▸ TASK ITEM:
The required answer is each line in the entries below where "PIXELS" occurs.
** Opening THE INPUT block **
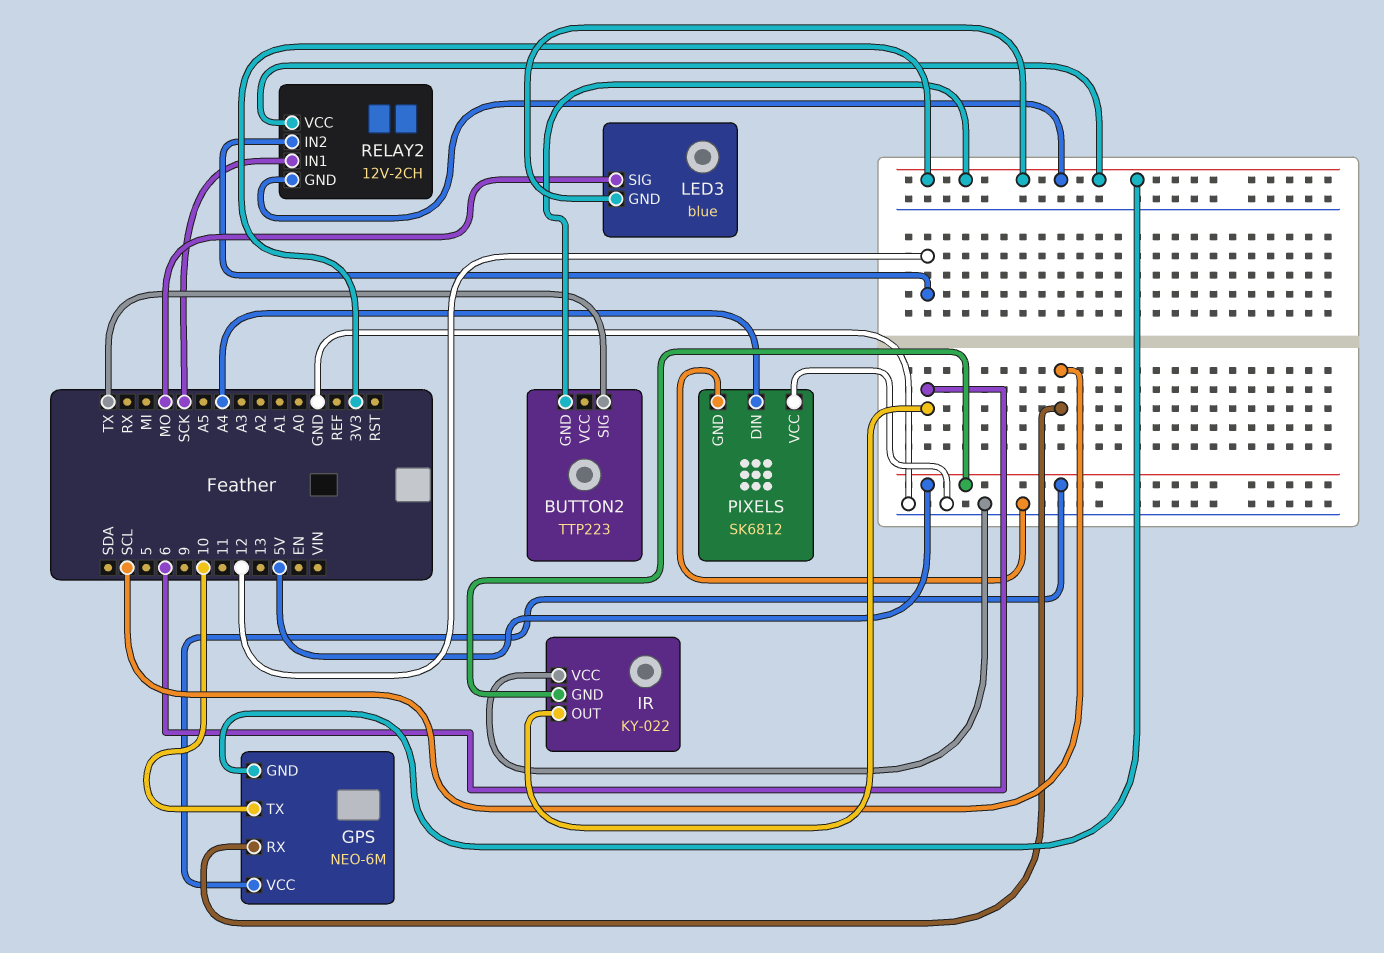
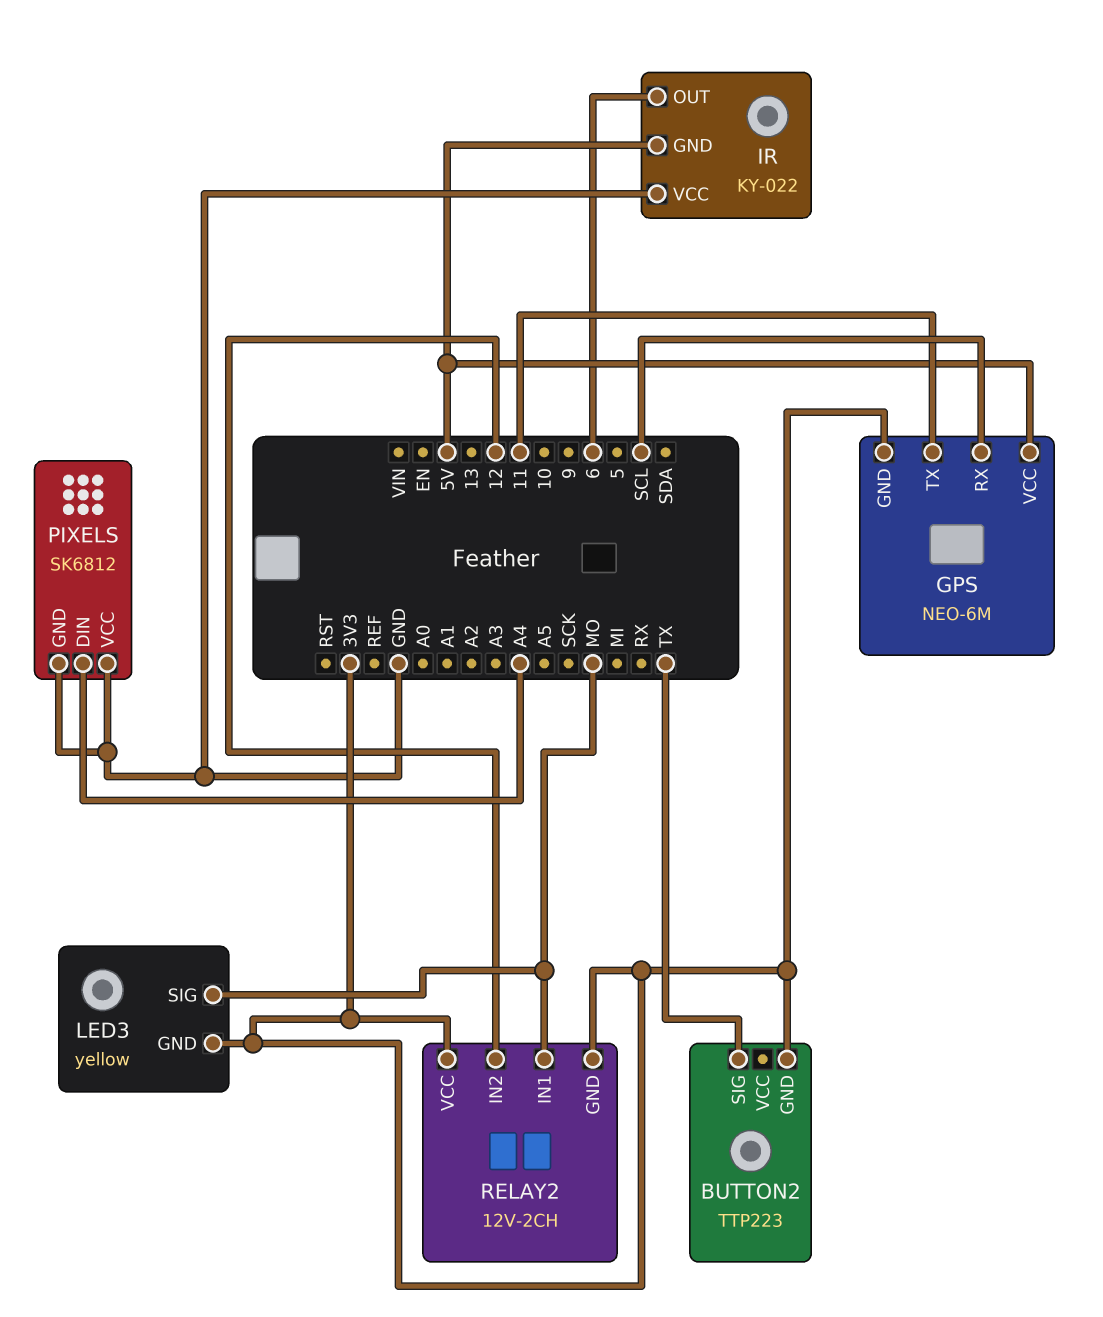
GPS pin TX: 10 -> 11
LED3: blue -> yellow
RELAY2 pin IN1: SCK -> MO

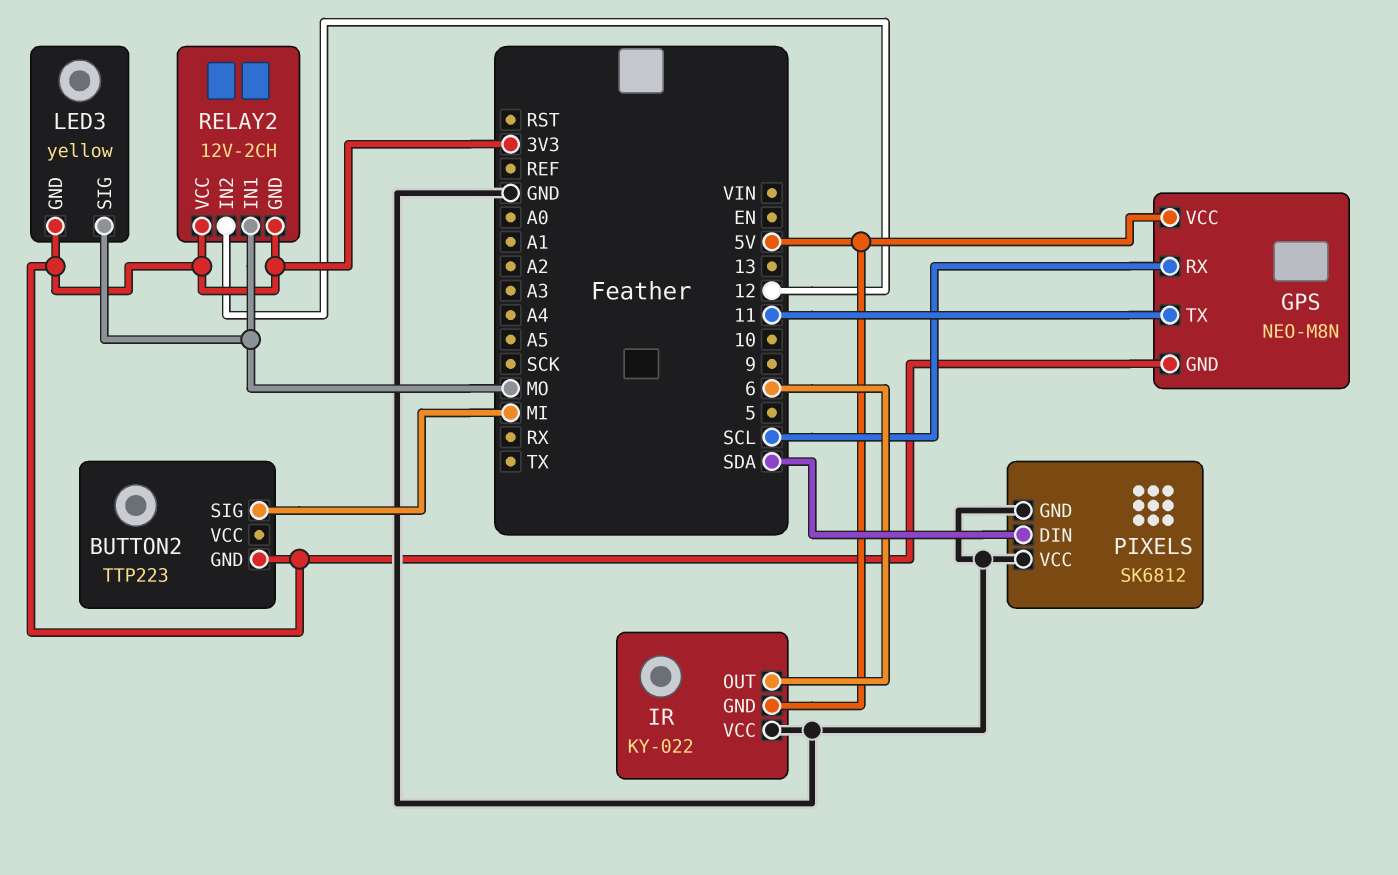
BUTTON2 pin SIG: TX -> MI
GPS: NEO-6M -> NEO-M8N
PIXELS pin DIN: A4 -> SDA

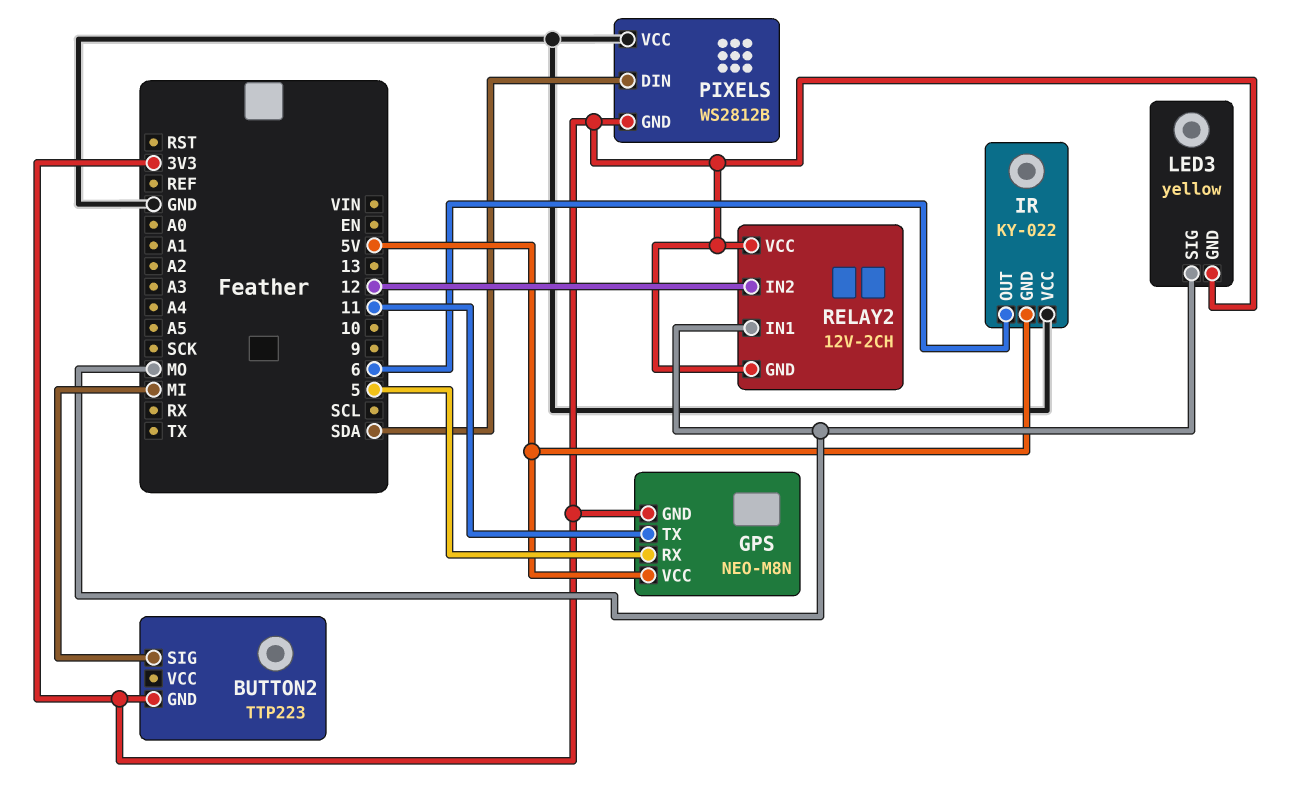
GPS pin RX: SCL -> 5
PIXELS: SK6812 -> WS2812B
PIXELS pin GND: GND -> 3V3

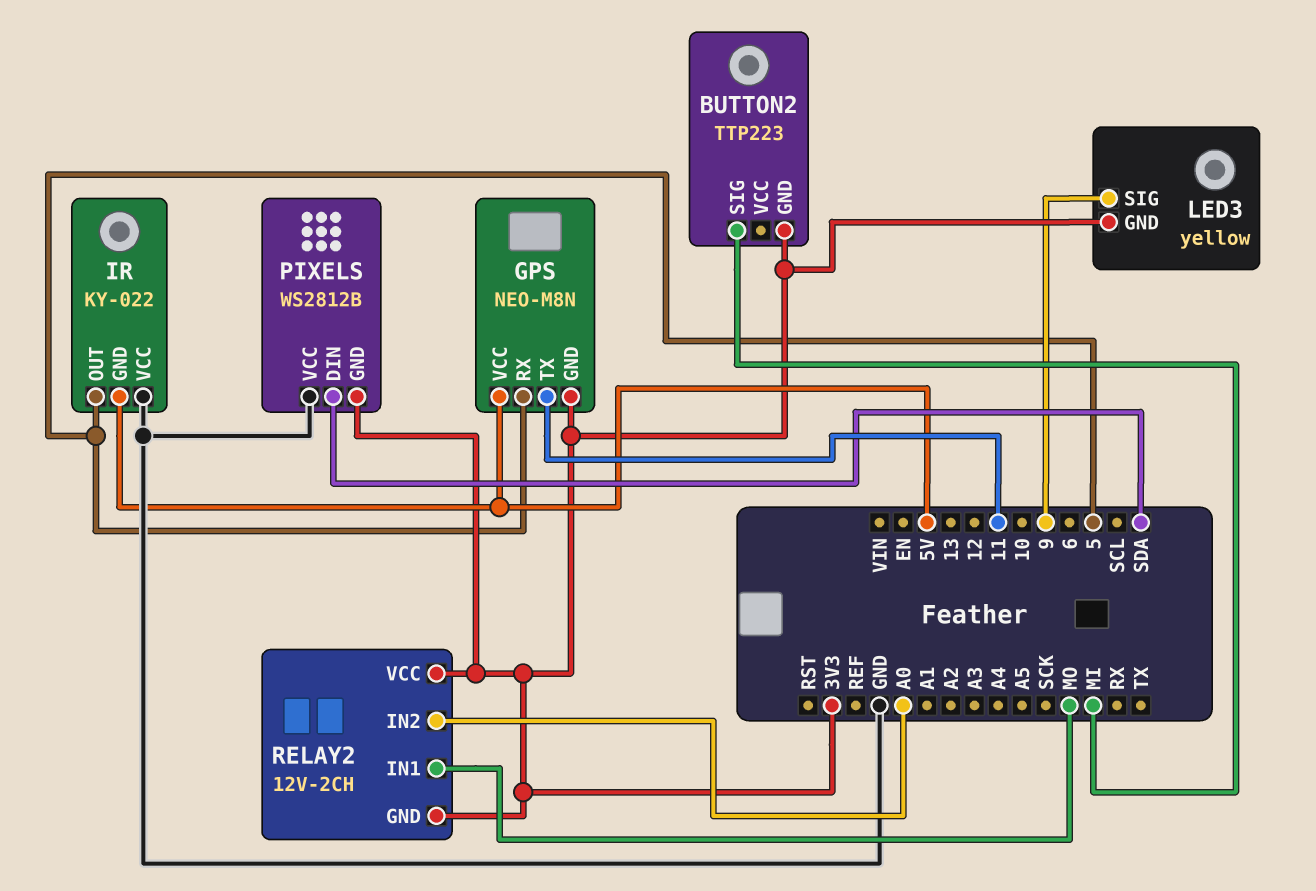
IR pin OUT: 6 -> 5
LED3 pin SIG: MO -> 9
RELAY2 pin IN2: 12 -> A0

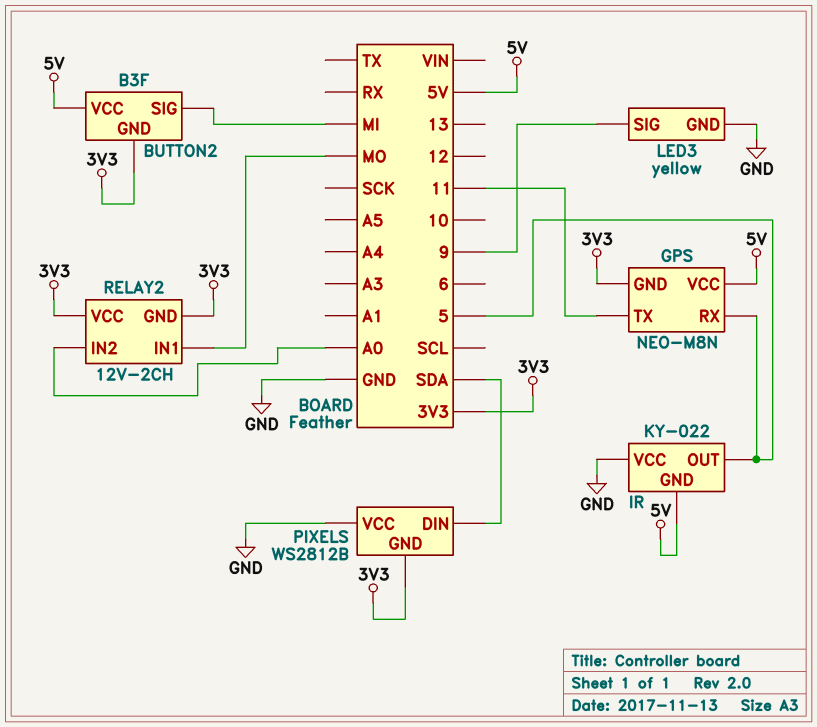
BUTTON2: TTP223 -> B3F
BUTTON2 pin VCC: none -> 5V
LED3 pin GND: 3V3 -> GND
** Closing THE INPUT block **
▸ OUTPUT:
PIXELS pin DIN: A4 -> SDA
PIXELS: SK6812 -> WS2812B
PIXELS pin GND: GND -> 3V3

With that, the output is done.